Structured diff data
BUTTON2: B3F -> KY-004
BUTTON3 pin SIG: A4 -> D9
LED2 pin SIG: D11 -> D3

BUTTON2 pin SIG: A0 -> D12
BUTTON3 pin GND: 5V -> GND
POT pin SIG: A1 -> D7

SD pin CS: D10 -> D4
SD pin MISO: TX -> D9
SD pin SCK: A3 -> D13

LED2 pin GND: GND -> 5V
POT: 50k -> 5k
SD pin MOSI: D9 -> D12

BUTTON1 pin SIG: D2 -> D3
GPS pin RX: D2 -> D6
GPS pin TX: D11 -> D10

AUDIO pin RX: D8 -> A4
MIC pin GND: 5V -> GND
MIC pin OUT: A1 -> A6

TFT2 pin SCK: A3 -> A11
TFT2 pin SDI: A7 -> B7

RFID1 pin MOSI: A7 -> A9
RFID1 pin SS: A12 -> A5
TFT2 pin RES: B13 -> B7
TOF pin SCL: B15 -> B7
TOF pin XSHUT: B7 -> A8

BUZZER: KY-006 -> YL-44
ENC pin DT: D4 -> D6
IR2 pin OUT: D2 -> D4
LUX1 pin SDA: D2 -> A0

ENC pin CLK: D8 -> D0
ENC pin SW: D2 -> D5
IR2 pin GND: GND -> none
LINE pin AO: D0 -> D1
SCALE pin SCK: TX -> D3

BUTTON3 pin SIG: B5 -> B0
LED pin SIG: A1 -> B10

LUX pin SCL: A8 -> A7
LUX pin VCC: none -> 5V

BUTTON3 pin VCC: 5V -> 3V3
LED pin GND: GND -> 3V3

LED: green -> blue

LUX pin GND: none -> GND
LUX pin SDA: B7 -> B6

Activity: Wherever the word "none" appears in the data, return the whole line.

Answer to this problem:
IR2 pin GND: GND -> none
LUX pin VCC: none -> 5V
LUX pin GND: none -> GND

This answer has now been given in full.